*Activity*
Return the run of lines below that opens with the line containing "red boat: 1 -> 2" and closes with the line containing "yellow pyramid: 4 -> 2", keeping each one exact.

===== Material provided

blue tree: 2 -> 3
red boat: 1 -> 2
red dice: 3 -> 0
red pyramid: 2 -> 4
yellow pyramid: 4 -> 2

==========
===== Material provided

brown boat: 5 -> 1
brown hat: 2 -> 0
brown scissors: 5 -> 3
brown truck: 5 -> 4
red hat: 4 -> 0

==========
===== Material provided

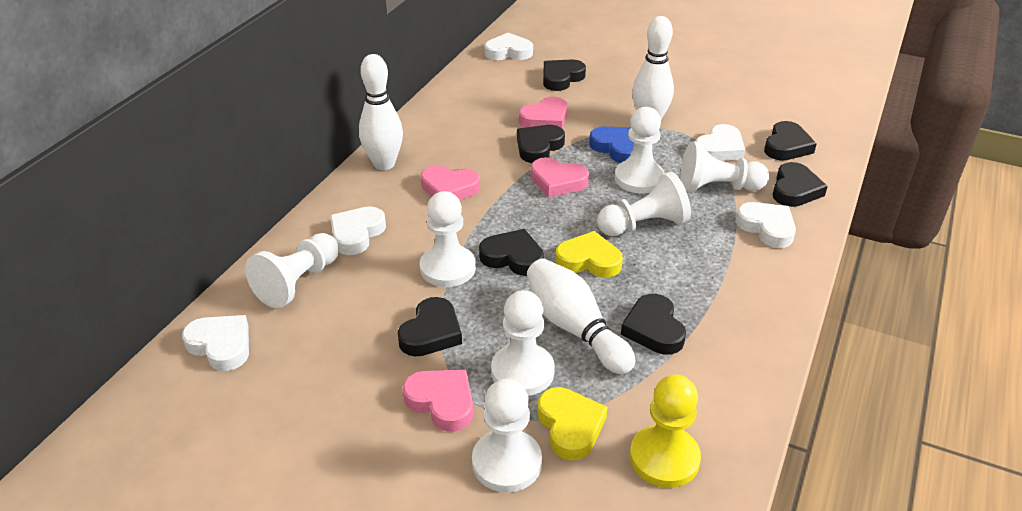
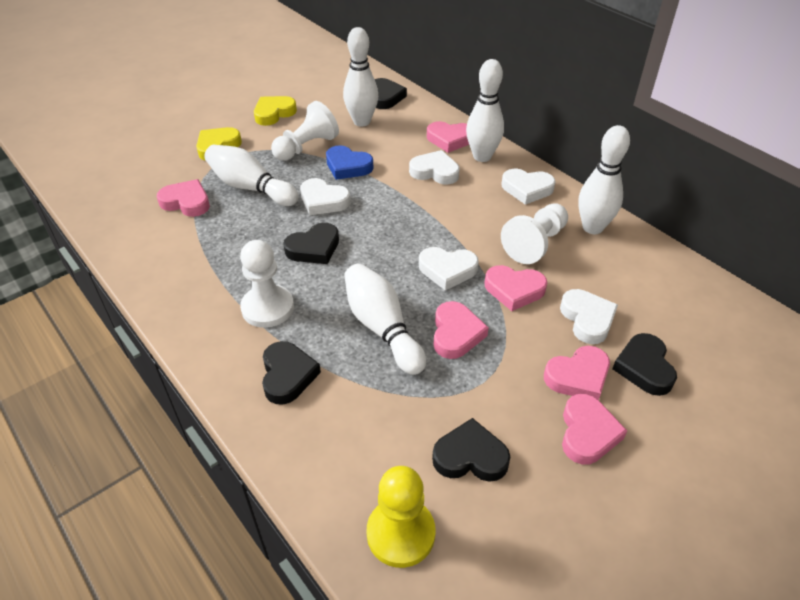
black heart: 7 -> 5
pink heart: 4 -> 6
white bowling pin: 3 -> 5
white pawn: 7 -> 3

==========

*Completed exercise*
red boat: 1 -> 2
red dice: 3 -> 0
red pyramid: 2 -> 4
yellow pyramid: 4 -> 2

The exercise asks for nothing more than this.